§ EXERCISE REQUIREMENTS: From the listing below, output only the lines starting at the line that has "(367, 214) = (516, 277): none" and ending at the line that has "(441, 165) = (706, 363): none", exactly as they appear, ends included.

- - - -

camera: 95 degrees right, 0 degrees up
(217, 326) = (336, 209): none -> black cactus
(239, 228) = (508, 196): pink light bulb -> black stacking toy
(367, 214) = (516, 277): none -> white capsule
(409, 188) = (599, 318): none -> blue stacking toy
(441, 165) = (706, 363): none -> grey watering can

- - - -

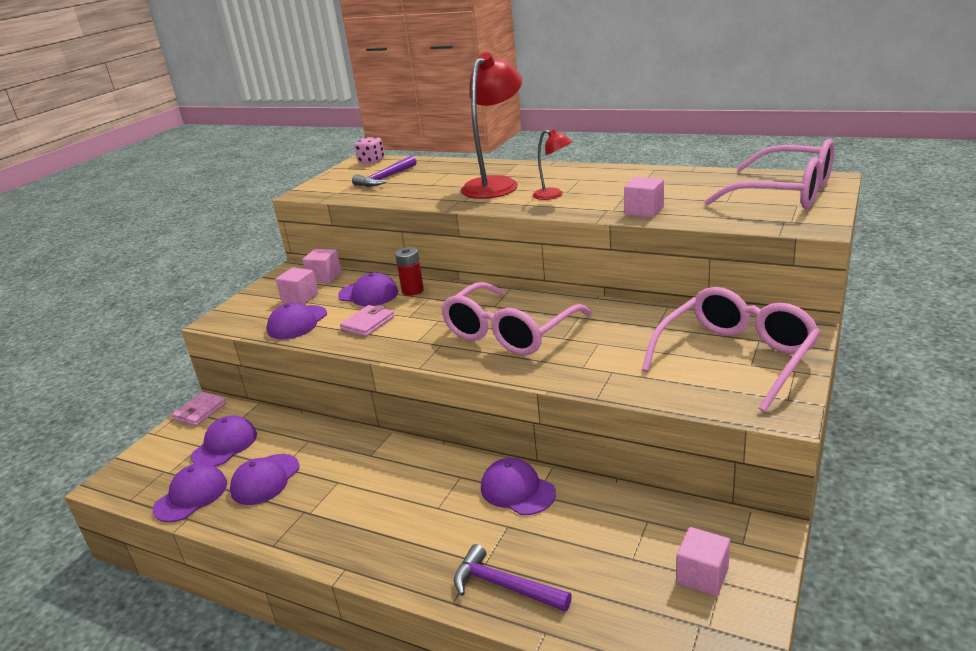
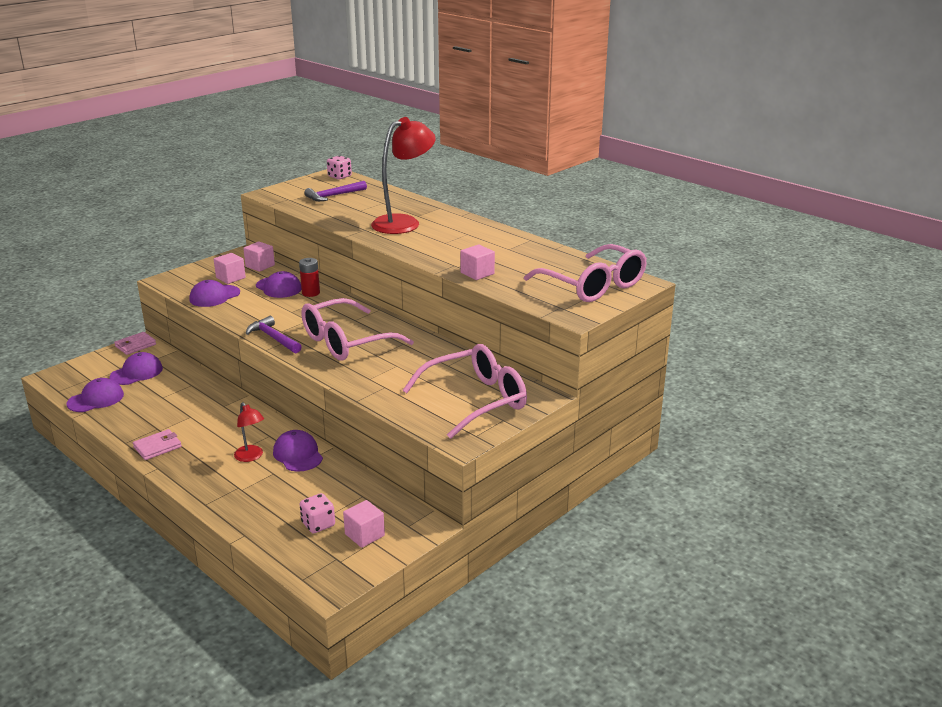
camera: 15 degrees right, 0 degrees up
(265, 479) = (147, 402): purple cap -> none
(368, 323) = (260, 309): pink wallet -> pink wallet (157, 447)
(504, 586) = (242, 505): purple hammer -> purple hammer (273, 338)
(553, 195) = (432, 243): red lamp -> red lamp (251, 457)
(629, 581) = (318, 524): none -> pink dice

- - - -

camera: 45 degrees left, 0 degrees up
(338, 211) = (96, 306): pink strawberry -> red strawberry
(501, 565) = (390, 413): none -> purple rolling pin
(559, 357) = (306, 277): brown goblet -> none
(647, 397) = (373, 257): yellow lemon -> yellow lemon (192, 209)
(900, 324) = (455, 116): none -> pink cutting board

- - - -

§ COMPLETED TASK:
(367, 214) = (516, 277): none -> white capsule
(409, 188) = (599, 318): none -> blue stacking toy
(441, 165) = (706, 363): none -> grey watering can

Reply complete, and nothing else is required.